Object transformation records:
____

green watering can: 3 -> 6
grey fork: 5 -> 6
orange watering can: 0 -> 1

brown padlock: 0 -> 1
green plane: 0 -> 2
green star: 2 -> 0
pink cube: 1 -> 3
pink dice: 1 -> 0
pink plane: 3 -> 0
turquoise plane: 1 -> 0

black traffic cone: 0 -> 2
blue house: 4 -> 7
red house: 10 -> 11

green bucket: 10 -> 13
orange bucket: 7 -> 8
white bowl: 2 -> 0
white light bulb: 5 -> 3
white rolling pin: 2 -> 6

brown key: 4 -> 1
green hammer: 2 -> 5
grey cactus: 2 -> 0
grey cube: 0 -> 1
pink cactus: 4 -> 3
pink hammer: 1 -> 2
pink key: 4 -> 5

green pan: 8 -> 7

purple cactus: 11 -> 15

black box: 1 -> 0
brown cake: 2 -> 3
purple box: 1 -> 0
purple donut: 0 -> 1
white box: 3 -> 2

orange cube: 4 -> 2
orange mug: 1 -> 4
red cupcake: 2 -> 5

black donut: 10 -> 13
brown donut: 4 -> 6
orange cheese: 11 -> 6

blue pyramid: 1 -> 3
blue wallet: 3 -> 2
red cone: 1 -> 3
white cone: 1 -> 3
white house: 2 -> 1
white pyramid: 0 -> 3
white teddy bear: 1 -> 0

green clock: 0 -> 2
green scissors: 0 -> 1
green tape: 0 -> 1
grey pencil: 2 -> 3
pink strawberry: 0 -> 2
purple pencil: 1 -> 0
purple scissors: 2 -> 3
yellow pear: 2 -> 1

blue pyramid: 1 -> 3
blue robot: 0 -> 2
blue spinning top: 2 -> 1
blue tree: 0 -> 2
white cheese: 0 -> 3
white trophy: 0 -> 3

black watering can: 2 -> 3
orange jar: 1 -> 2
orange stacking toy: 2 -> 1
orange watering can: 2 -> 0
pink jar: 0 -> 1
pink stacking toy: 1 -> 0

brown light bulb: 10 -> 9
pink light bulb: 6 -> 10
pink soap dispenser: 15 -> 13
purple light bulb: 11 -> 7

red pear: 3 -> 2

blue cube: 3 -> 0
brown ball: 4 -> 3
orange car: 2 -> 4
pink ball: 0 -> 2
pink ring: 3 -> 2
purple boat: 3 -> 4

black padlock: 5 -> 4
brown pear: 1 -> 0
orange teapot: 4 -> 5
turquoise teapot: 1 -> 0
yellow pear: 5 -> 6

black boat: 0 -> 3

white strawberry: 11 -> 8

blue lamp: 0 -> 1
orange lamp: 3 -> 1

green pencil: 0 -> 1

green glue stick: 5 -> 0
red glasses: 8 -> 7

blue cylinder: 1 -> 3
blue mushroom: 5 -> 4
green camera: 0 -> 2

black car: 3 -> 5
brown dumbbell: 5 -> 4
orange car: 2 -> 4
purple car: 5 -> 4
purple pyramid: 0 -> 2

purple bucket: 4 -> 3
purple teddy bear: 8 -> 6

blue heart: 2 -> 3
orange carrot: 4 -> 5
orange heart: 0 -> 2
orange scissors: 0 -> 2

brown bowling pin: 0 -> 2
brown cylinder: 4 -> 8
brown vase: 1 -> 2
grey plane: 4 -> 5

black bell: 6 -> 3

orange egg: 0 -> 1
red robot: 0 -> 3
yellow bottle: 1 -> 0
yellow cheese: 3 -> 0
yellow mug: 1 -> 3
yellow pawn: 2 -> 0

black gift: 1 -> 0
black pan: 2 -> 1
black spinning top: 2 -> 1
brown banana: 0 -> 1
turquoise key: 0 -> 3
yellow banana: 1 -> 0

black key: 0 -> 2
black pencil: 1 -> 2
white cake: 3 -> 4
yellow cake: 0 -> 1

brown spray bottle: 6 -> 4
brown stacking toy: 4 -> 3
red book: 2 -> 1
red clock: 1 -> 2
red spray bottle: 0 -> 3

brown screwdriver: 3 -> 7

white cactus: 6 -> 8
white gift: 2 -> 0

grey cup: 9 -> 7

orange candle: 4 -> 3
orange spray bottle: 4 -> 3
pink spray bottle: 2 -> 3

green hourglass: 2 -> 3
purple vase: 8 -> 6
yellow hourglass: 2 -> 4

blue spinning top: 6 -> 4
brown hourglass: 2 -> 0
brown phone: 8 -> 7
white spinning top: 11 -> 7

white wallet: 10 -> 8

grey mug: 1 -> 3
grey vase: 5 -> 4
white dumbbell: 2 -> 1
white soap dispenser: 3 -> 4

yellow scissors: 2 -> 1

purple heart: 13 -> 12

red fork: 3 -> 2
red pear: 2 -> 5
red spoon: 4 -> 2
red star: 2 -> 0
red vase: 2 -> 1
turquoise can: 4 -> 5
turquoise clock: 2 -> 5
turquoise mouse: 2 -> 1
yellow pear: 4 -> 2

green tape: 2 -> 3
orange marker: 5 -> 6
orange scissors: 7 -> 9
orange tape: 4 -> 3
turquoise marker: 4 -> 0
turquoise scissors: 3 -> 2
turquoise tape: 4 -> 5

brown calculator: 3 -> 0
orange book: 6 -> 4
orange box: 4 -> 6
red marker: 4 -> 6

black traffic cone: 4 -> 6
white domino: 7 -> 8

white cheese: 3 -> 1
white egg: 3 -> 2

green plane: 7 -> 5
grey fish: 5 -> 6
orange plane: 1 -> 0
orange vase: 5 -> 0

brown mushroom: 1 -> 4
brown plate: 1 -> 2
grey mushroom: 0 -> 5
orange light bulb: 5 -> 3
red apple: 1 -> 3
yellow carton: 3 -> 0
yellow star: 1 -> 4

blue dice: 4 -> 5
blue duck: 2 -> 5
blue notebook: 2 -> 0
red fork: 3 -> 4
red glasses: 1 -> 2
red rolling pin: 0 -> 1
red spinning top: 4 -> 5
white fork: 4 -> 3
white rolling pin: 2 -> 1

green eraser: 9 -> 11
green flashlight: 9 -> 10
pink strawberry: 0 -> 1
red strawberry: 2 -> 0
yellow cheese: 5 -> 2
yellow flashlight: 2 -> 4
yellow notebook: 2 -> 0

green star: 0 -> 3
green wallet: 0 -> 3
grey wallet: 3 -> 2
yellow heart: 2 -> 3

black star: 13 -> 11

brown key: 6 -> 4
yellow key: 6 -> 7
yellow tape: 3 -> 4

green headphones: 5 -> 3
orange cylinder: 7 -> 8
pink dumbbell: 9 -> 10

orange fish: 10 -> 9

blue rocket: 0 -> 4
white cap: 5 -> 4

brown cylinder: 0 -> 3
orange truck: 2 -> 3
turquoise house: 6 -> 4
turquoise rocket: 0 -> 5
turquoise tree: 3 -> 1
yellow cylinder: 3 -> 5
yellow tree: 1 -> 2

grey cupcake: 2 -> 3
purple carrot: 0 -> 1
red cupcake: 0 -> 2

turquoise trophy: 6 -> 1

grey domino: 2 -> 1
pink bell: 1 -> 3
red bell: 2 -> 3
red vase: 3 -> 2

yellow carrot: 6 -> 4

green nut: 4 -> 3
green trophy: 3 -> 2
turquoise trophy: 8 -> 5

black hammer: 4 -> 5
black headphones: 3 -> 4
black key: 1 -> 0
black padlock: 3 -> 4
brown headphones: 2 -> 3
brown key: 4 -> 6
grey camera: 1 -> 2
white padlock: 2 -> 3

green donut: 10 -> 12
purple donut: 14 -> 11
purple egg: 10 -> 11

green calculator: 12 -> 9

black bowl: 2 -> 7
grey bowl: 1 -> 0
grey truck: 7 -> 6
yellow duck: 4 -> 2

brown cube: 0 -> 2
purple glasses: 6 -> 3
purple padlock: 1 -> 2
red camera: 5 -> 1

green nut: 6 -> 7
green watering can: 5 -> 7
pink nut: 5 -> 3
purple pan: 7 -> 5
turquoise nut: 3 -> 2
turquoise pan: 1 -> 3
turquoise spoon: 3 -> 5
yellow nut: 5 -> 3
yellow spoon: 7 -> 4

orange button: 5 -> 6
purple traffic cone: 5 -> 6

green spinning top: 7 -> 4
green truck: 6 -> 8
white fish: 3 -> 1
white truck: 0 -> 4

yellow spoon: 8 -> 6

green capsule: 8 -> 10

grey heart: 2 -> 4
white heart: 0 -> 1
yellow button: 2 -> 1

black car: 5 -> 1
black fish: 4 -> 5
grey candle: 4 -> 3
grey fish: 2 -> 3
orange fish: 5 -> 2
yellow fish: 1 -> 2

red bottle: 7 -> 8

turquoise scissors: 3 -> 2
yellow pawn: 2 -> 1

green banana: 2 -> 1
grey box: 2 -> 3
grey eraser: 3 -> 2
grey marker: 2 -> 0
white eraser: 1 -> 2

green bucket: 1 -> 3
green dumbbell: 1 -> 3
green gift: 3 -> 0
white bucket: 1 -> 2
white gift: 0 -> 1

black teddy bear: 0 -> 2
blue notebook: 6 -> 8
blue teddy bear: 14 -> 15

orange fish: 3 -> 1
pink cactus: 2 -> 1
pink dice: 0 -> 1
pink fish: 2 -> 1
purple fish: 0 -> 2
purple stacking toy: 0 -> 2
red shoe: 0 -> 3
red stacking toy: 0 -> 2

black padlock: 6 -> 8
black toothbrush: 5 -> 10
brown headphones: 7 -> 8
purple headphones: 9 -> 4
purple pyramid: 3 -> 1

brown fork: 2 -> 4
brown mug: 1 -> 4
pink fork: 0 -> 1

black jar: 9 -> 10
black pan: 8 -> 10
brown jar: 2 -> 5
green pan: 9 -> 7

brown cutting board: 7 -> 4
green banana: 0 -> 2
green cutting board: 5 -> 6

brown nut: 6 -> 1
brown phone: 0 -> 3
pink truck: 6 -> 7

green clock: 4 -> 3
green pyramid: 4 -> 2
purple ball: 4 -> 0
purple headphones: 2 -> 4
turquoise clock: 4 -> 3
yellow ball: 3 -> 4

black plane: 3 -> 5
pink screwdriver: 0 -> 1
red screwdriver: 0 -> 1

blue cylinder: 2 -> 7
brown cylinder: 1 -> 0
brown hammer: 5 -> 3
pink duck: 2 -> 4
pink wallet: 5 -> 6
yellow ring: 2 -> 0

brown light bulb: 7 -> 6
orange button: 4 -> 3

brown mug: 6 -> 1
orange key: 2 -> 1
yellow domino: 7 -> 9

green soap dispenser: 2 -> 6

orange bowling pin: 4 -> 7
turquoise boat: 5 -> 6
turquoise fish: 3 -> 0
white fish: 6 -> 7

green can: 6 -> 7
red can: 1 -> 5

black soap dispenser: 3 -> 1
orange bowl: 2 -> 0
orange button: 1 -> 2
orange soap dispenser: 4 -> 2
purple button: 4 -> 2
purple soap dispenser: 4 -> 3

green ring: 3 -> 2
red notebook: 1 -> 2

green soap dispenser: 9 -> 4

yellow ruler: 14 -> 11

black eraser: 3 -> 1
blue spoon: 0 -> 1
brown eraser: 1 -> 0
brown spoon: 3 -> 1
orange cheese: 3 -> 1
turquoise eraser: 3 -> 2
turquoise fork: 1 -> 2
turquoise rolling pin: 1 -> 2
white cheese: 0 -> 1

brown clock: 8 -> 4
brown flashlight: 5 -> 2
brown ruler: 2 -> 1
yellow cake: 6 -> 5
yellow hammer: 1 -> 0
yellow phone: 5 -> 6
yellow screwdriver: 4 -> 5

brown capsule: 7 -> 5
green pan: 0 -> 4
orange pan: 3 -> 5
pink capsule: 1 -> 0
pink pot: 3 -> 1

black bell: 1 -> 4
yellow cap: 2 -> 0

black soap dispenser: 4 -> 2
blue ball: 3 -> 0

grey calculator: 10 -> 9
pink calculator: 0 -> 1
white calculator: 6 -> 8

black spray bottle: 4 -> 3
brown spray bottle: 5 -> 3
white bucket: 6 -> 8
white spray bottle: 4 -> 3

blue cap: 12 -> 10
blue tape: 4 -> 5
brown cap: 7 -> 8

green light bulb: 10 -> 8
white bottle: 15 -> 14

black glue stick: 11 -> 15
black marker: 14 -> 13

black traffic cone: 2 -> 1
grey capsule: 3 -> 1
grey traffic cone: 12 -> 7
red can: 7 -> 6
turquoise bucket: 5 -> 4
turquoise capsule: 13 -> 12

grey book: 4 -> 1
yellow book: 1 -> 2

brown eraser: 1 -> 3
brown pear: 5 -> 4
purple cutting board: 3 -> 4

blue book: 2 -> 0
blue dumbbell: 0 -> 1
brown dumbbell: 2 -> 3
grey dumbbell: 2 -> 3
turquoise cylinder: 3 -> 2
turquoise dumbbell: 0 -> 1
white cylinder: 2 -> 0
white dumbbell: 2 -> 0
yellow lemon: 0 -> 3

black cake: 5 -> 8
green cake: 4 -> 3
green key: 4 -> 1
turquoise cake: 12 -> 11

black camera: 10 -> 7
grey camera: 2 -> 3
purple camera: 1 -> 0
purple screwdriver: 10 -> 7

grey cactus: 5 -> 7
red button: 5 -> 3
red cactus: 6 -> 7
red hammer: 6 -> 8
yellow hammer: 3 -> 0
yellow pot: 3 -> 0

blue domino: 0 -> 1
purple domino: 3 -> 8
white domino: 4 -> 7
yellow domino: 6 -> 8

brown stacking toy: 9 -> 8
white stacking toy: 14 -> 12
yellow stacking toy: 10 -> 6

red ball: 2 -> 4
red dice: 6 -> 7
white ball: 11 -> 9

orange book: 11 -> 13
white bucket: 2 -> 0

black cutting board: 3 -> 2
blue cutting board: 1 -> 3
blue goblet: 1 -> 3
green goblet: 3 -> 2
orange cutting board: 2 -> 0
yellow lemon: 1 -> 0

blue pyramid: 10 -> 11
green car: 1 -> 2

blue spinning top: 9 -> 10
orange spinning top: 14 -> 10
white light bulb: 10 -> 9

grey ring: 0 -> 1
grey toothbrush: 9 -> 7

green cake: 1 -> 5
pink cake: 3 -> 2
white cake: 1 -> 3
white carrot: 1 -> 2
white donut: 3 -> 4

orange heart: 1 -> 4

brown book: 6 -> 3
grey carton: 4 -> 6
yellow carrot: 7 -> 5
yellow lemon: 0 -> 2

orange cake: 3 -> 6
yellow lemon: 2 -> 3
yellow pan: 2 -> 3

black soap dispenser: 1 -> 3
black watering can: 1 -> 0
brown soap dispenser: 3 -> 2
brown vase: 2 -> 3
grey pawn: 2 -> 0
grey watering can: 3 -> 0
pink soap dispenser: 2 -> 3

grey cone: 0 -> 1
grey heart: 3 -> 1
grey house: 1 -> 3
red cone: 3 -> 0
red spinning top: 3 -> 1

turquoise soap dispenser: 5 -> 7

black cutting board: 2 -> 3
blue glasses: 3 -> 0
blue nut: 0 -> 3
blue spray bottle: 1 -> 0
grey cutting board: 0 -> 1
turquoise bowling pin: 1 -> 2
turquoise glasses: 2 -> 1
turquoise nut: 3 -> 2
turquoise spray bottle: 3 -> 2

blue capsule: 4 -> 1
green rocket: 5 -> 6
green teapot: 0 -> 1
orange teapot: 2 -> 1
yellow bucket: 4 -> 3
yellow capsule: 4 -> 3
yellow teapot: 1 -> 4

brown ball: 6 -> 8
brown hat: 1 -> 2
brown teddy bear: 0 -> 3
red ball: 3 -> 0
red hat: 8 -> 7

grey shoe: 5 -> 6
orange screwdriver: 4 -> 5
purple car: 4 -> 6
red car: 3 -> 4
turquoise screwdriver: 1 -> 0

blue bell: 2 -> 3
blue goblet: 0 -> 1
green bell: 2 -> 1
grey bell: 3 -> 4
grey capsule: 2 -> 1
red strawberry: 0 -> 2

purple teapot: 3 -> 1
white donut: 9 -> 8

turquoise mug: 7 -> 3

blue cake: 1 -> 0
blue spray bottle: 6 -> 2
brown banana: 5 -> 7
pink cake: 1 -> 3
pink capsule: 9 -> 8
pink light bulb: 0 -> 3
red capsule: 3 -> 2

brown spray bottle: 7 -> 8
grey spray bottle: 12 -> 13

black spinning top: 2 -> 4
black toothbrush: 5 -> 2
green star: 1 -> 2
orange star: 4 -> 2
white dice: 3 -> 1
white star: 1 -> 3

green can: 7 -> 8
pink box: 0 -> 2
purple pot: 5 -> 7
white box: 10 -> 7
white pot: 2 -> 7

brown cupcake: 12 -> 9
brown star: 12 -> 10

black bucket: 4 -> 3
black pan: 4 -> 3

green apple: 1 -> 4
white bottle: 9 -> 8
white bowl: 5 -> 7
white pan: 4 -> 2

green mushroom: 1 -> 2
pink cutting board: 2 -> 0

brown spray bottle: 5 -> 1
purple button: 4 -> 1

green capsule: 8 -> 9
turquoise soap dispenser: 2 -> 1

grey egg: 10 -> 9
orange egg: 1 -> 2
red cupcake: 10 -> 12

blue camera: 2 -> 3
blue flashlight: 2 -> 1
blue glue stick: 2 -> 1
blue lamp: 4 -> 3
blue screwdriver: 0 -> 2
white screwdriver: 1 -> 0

____

What the exercise asks: Would you output, from the records above, exactly the run of lines that starts at the line containing "pink hammer: 1 -> 2" and ends at the line containing "white pyramid: 0 -> 3", and only that run?

Solution to this exercise:
pink hammer: 1 -> 2
pink key: 4 -> 5

green pan: 8 -> 7

purple cactus: 11 -> 15

black box: 1 -> 0
brown cake: 2 -> 3
purple box: 1 -> 0
purple donut: 0 -> 1
white box: 3 -> 2

orange cube: 4 -> 2
orange mug: 1 -> 4
red cupcake: 2 -> 5

black donut: 10 -> 13
brown donut: 4 -> 6
orange cheese: 11 -> 6

blue pyramid: 1 -> 3
blue wallet: 3 -> 2
red cone: 1 -> 3
white cone: 1 -> 3
white house: 2 -> 1
white pyramid: 0 -> 3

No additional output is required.